→ **WHAT IS NEEDED**
None of the images should appear in your copy. Transcribe the data in full.

→ **INFORMATION SUPPLIED**
* * * * *
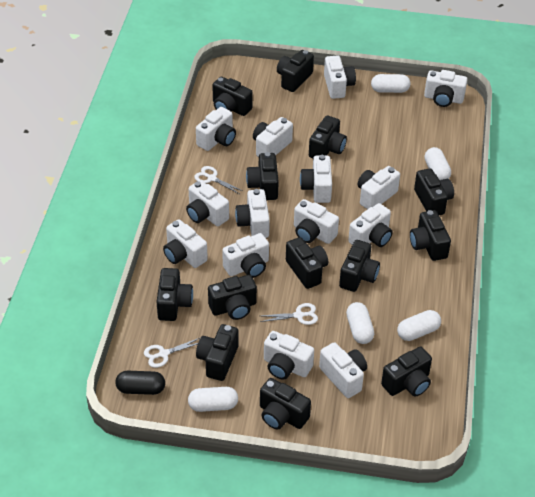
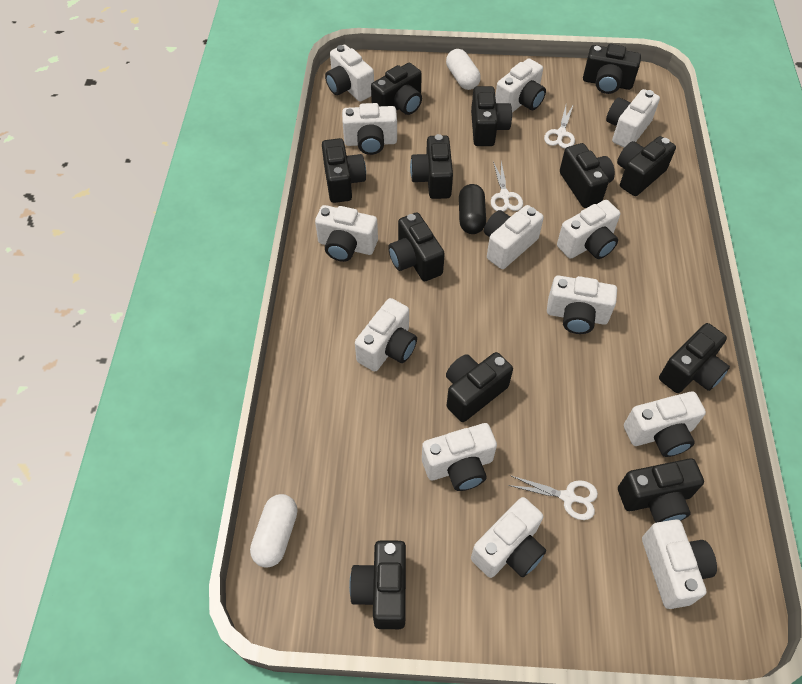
black camera: 13 -> 12
white camera: 14 -> 13
white capsule: 5 -> 2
* * * * *
→ **FINAL ANSWER**
black camera: 13 -> 12
white camera: 14 -> 13
white capsule: 5 -> 2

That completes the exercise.